▸ **INFORMATION SUPPLIED**
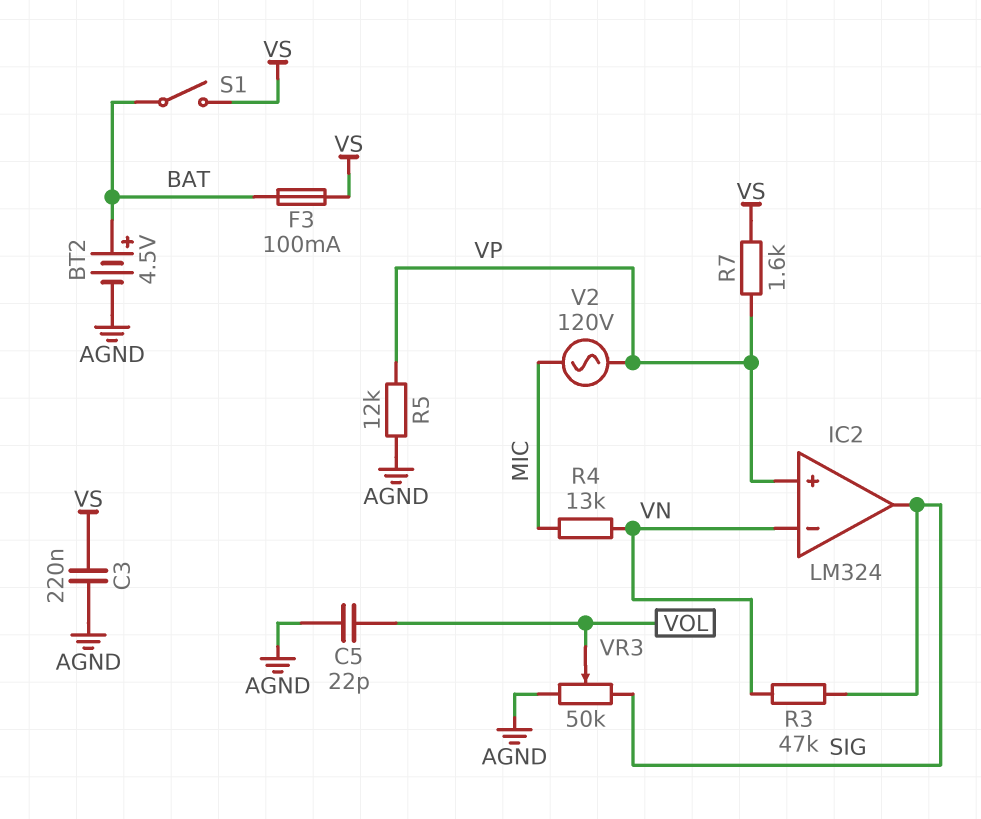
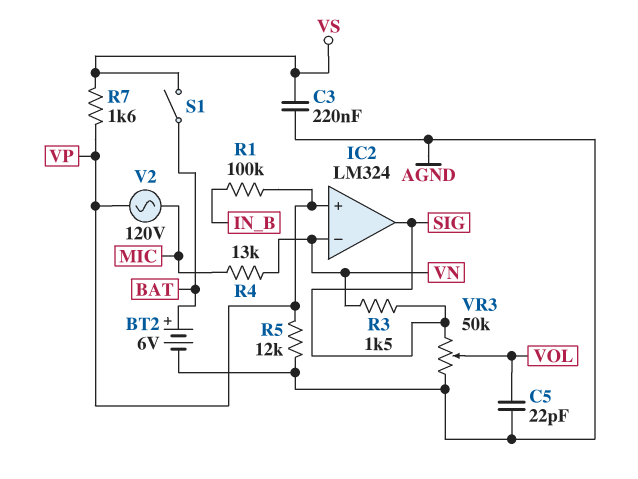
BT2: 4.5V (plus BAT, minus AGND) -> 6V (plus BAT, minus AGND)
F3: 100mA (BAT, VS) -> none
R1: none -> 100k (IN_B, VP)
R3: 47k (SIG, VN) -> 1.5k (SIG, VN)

==

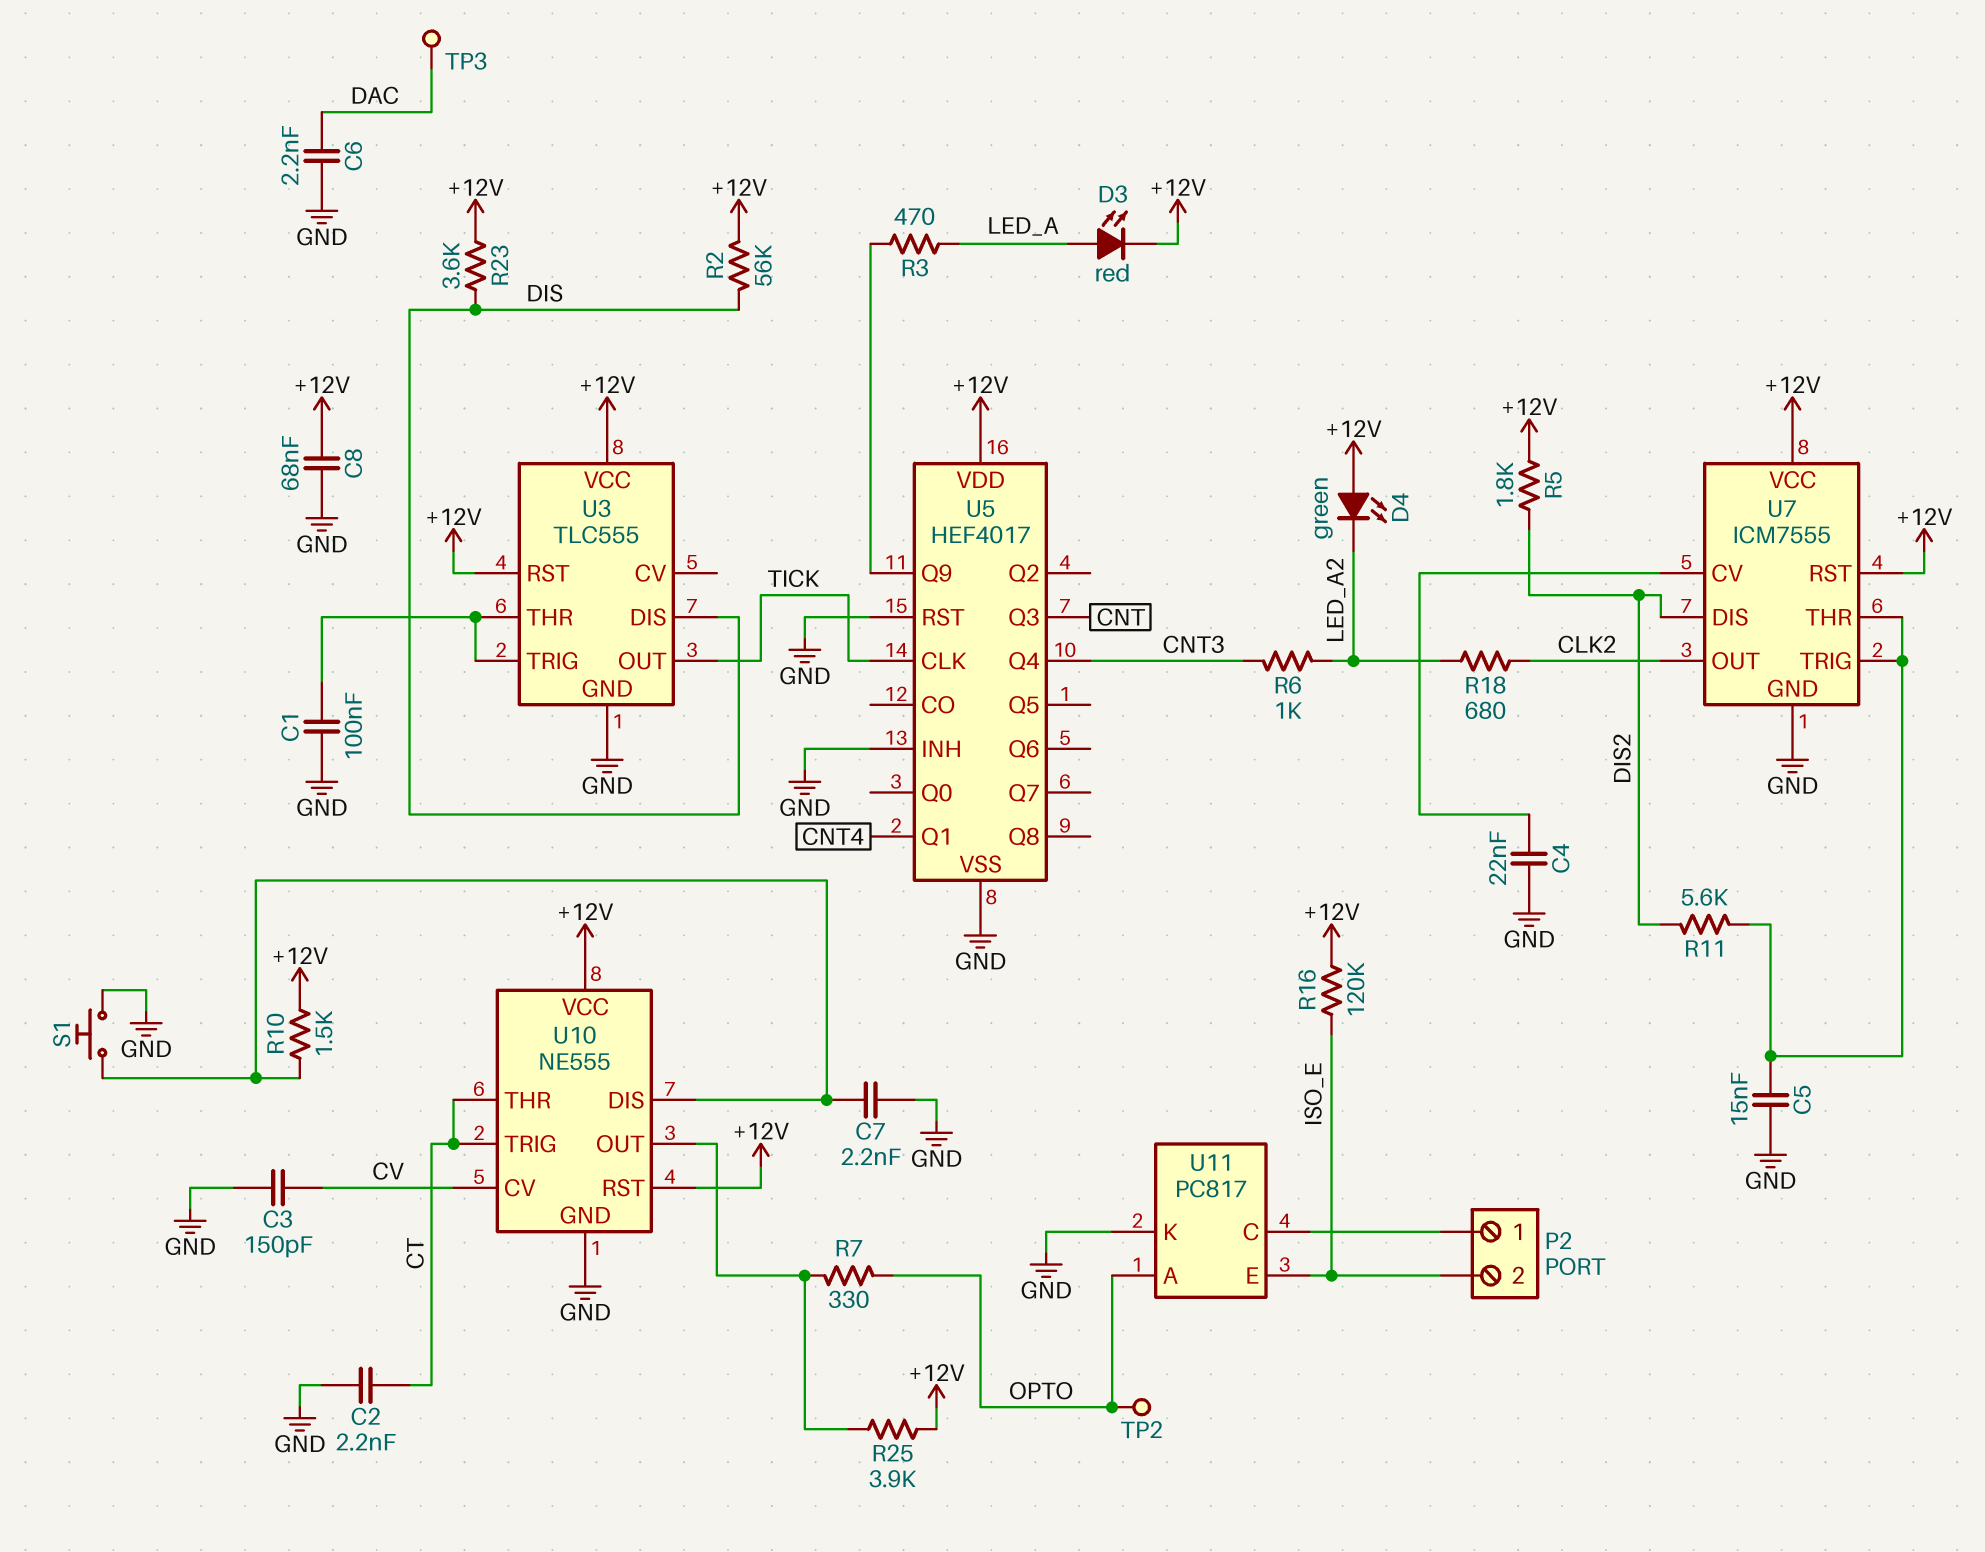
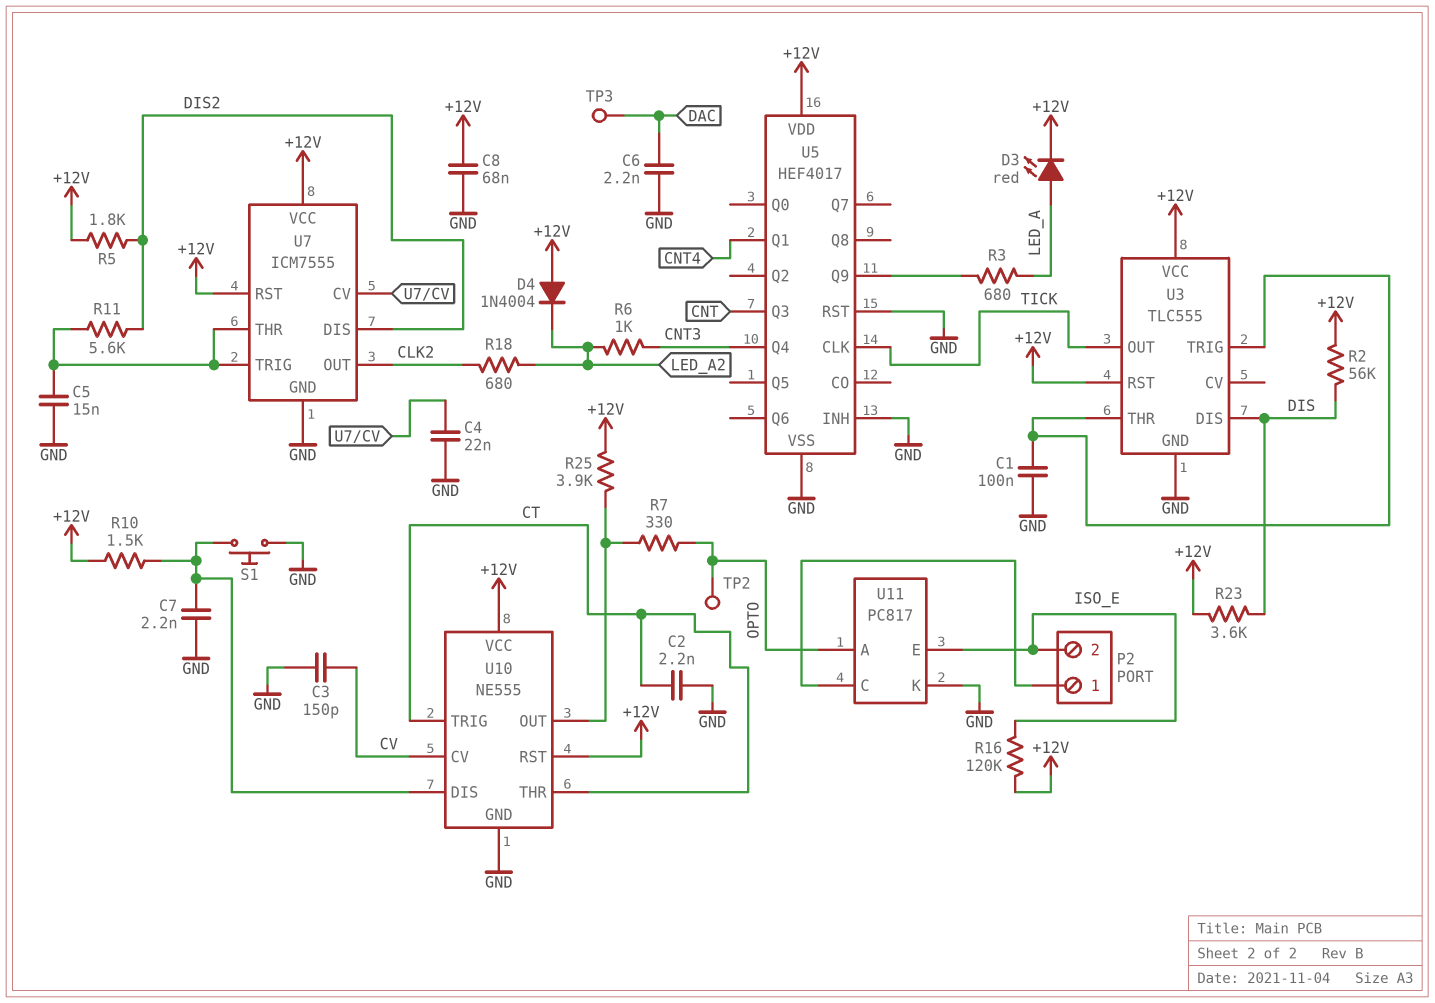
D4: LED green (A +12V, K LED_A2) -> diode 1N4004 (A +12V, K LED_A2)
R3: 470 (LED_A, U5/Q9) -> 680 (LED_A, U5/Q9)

▸ **EXERCISE OBJECTIVE**
Counting only lines that hold the string "none", how many are there in the listing above? Give that number by itself.

▸ **SOLUTION FOR THIS EXERCISE**
2